### Task goal
When scanning the data, count every line with "minus" in it, and report only the resulting number.

.....

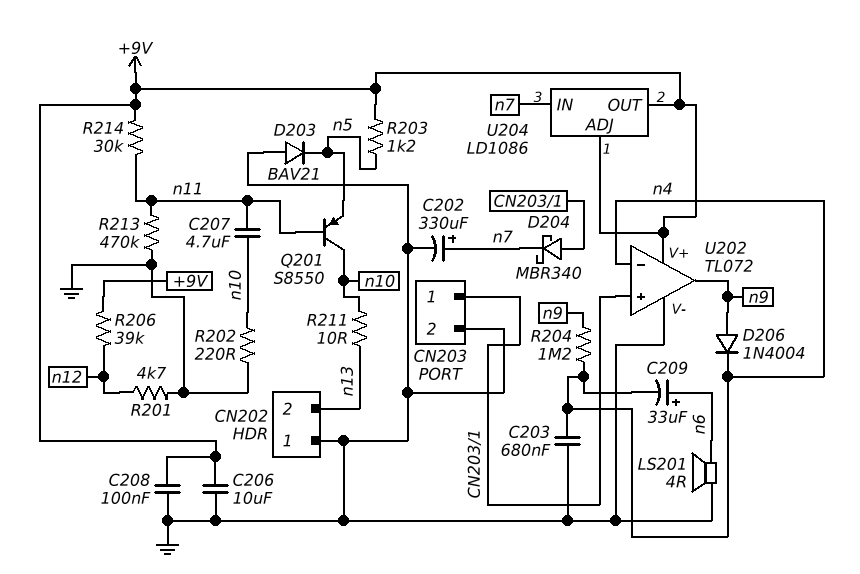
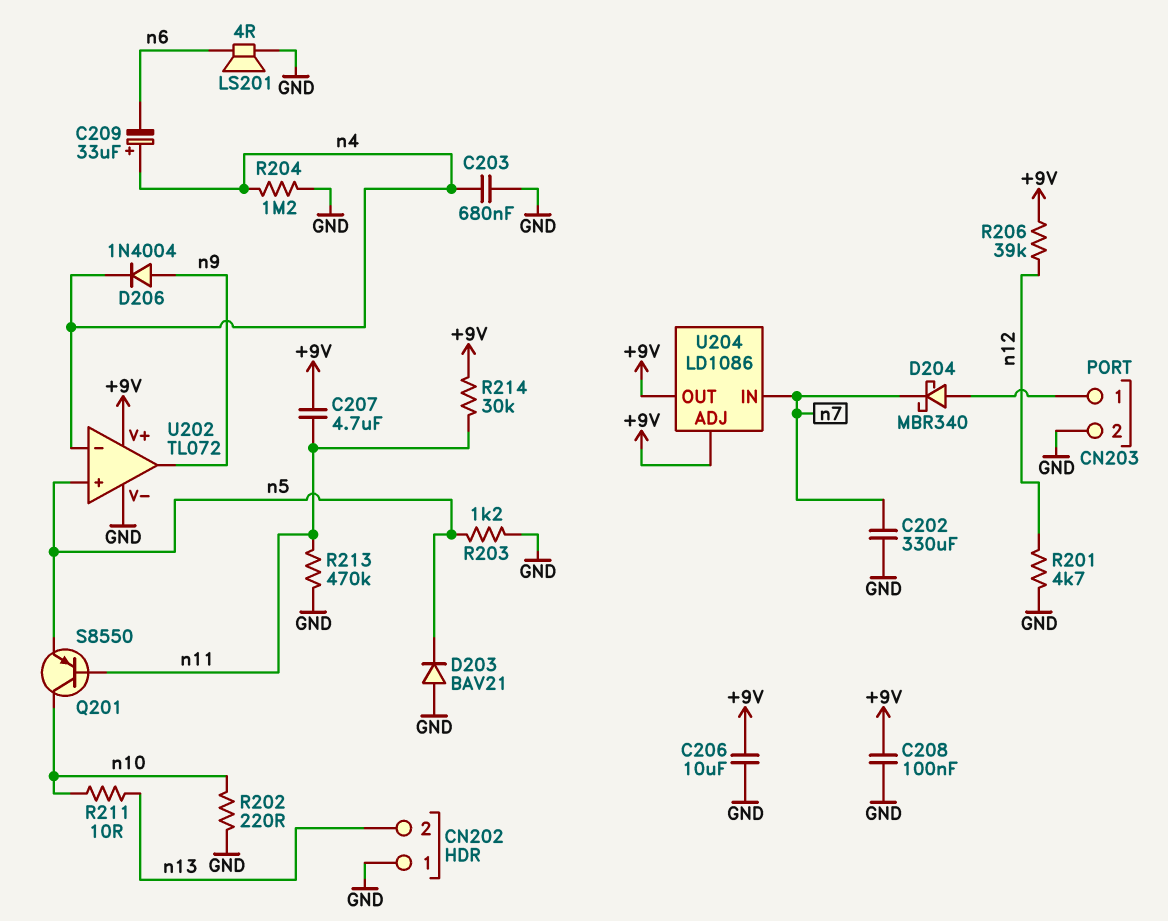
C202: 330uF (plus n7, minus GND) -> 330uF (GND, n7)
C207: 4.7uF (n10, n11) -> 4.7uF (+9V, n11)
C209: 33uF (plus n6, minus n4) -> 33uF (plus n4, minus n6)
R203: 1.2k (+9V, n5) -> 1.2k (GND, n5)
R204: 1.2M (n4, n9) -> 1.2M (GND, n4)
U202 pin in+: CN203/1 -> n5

.....

### Response area
2